Object state comparisons
----------------

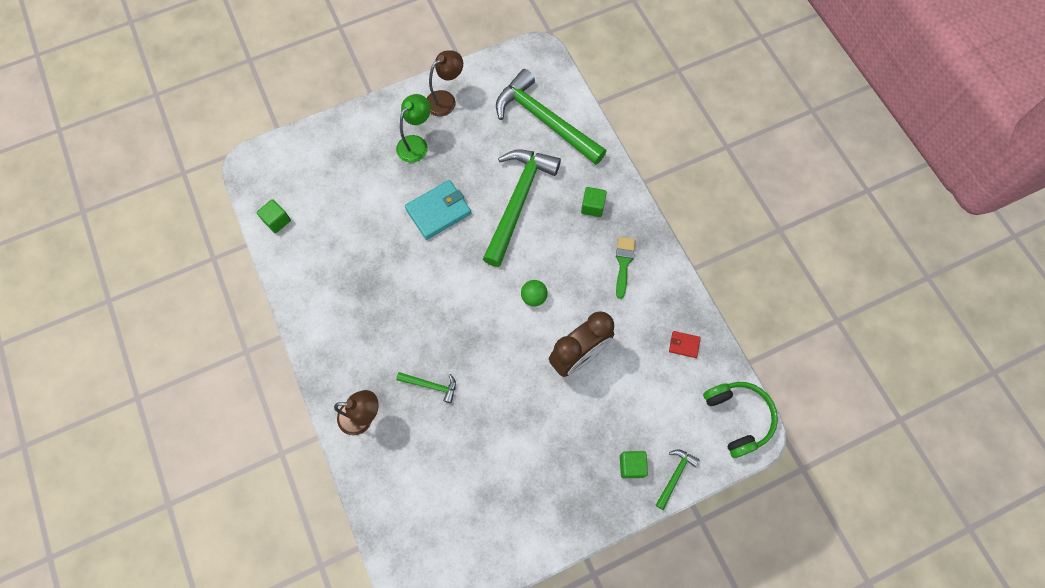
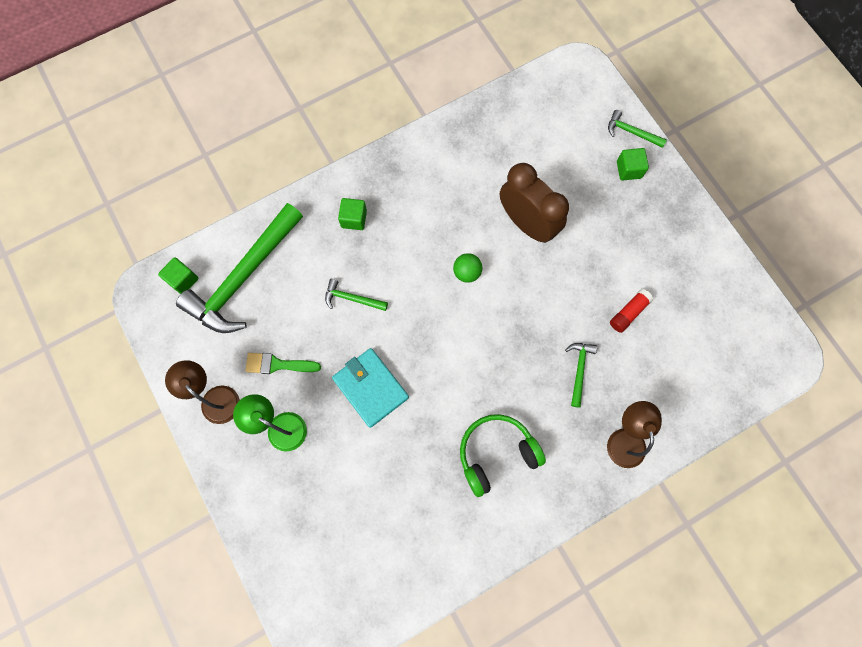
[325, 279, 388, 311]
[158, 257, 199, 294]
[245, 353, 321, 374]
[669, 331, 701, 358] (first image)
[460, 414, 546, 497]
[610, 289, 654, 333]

----------------

REQUIRED ACTION: Please repeat each record exactly and keep every picture out of the copy.

SOLUTION TO THE EXERCISE:
[325, 279, 388, 311]
[158, 257, 199, 294]
[245, 353, 321, 374]
[669, 331, 701, 358] (first image)
[460, 414, 546, 497]
[610, 289, 654, 333]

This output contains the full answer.